Extracted data entries
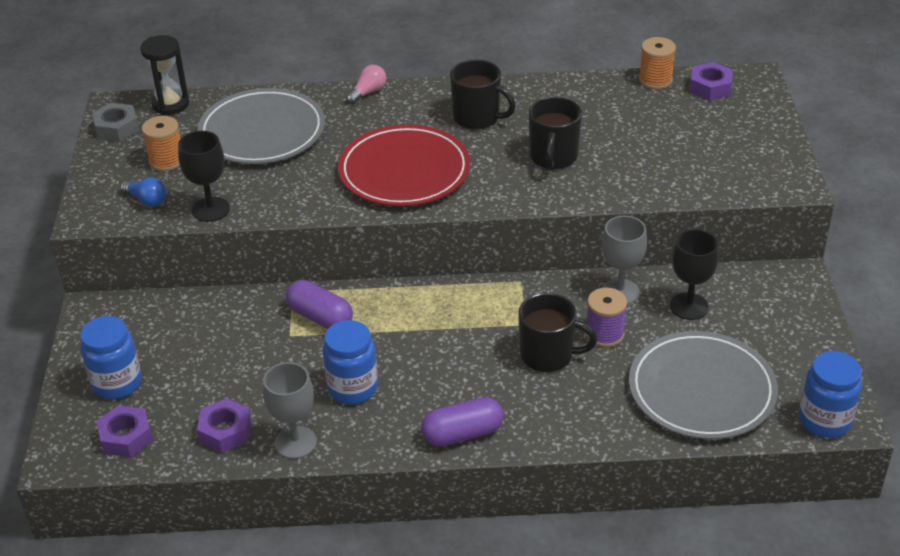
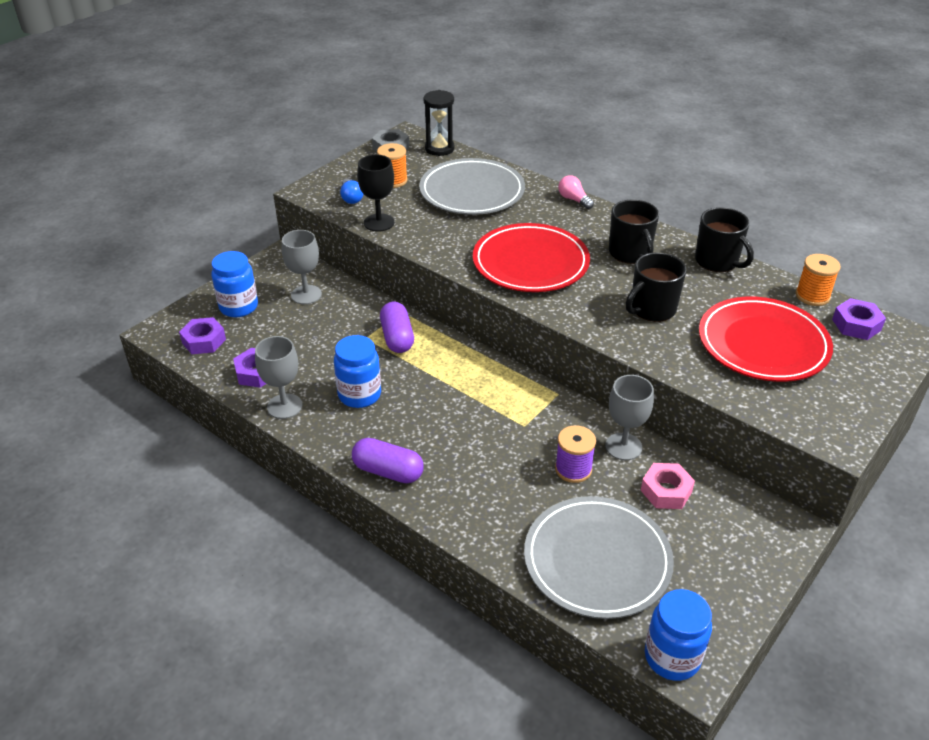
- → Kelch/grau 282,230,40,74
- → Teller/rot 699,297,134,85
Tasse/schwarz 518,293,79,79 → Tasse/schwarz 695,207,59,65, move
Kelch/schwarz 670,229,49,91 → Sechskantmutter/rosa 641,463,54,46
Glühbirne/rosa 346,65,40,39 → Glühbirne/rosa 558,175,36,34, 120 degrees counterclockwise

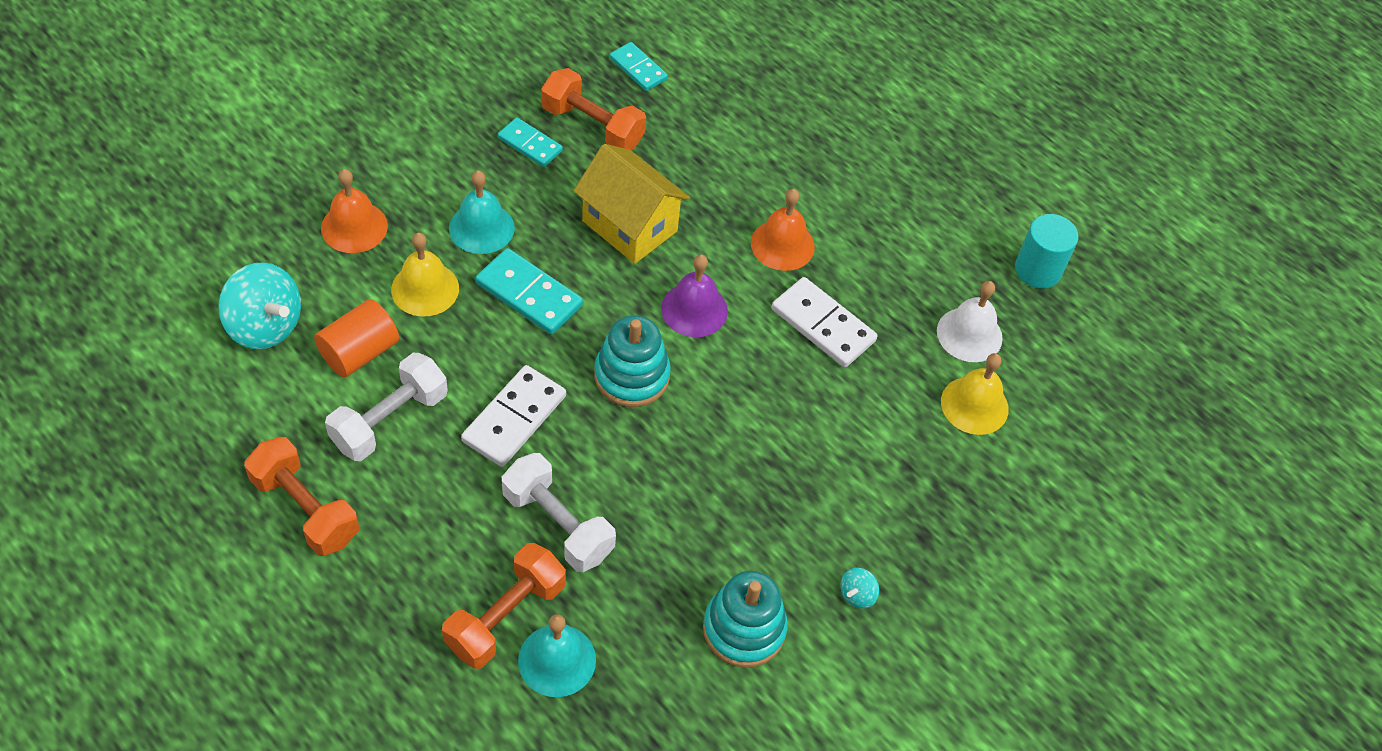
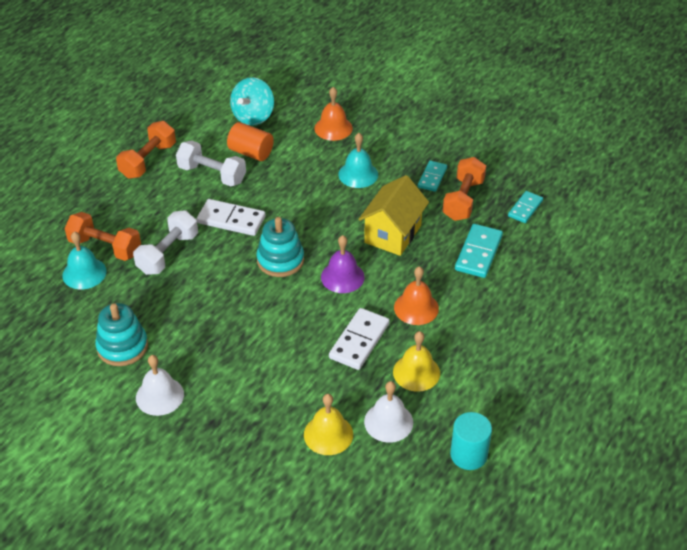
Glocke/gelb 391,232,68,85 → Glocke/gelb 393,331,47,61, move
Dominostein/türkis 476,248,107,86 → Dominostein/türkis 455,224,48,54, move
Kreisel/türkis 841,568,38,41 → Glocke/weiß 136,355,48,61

## About this exercise:
What number of lines in the records hold the word "schwarz"? Reply with that number alone.

## Response below:
2